::: DATA BLOCK :::

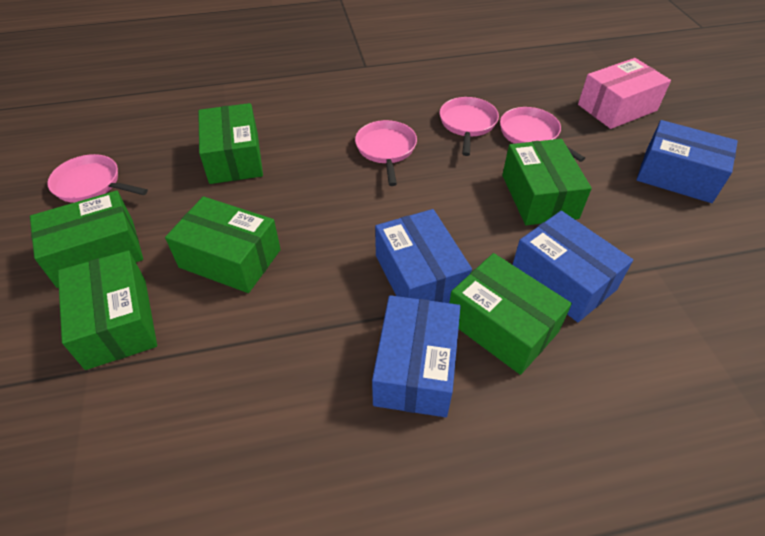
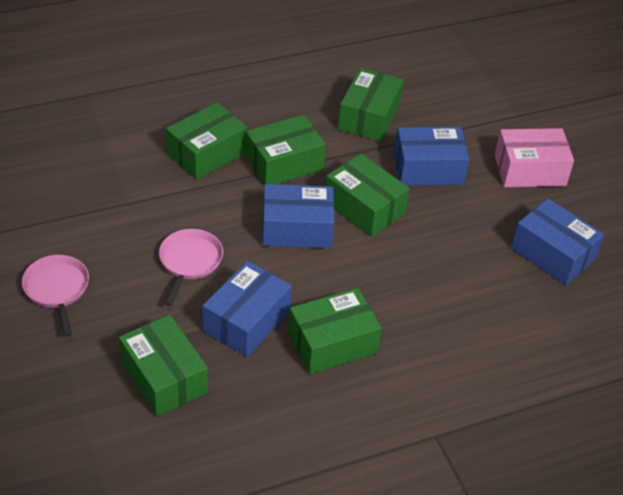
pink pan: 4 -> 2

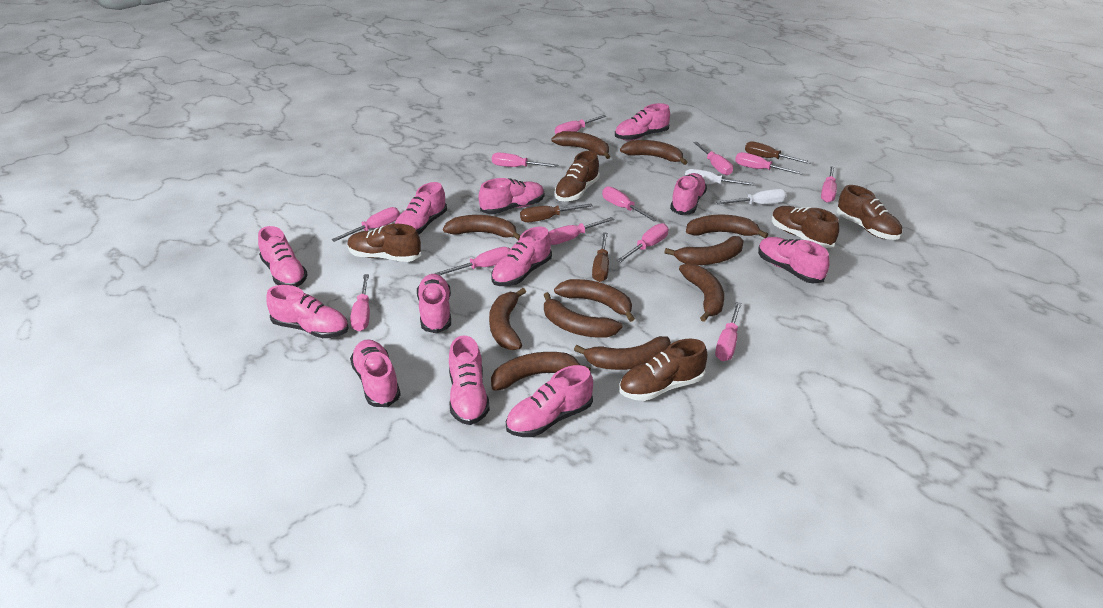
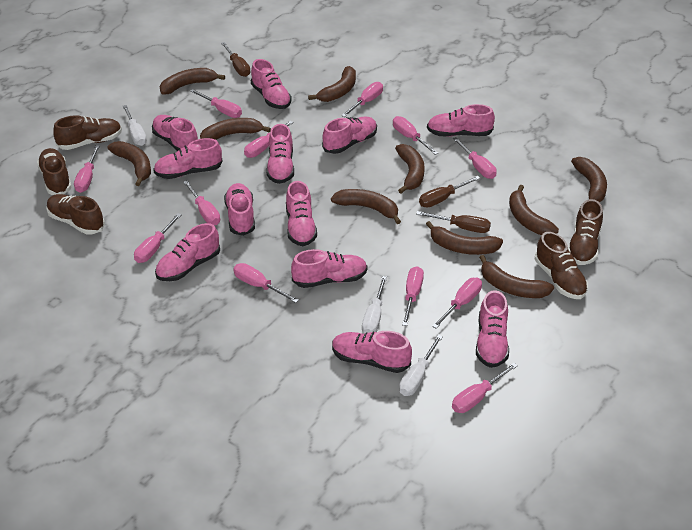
brown banana: 11 -> 10
white screwdriver: 2 -> 3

:::

__WHAT THE EXERCISE ASKS__
Each line of the data above must be repeated exactly, images excluded.

__TASK SOLUTION__
pink pan: 4 -> 2

brown banana: 11 -> 10
white screwdriver: 2 -> 3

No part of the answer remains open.